▸ RECORDED DATA:
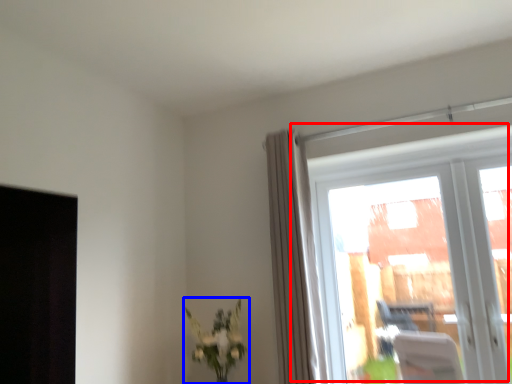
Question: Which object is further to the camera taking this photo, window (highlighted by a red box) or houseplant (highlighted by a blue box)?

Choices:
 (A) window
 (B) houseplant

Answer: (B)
...
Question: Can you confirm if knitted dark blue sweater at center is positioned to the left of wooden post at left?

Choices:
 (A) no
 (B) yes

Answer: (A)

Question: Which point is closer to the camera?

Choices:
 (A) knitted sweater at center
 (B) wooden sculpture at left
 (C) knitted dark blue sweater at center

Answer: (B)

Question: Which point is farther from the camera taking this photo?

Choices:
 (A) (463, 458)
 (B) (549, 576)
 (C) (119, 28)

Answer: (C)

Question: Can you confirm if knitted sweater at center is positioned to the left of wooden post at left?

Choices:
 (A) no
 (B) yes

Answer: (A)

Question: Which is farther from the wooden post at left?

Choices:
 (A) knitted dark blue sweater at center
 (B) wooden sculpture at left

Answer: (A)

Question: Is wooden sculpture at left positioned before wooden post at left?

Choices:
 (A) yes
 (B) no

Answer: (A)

▸ PROBLEM DESCRIPTION:
Show every line of the records above that contains the word "camera", copying each line in full.

▸ RESULT FOR THIS EXERCISE:
Question: Which object is further to the camera taking this photo, window (highlighted by a red box) or houseplant (highlighted by a blue box)?
Question: Which point is closer to the camera?
Question: Which point is farther from the camera taking this photo?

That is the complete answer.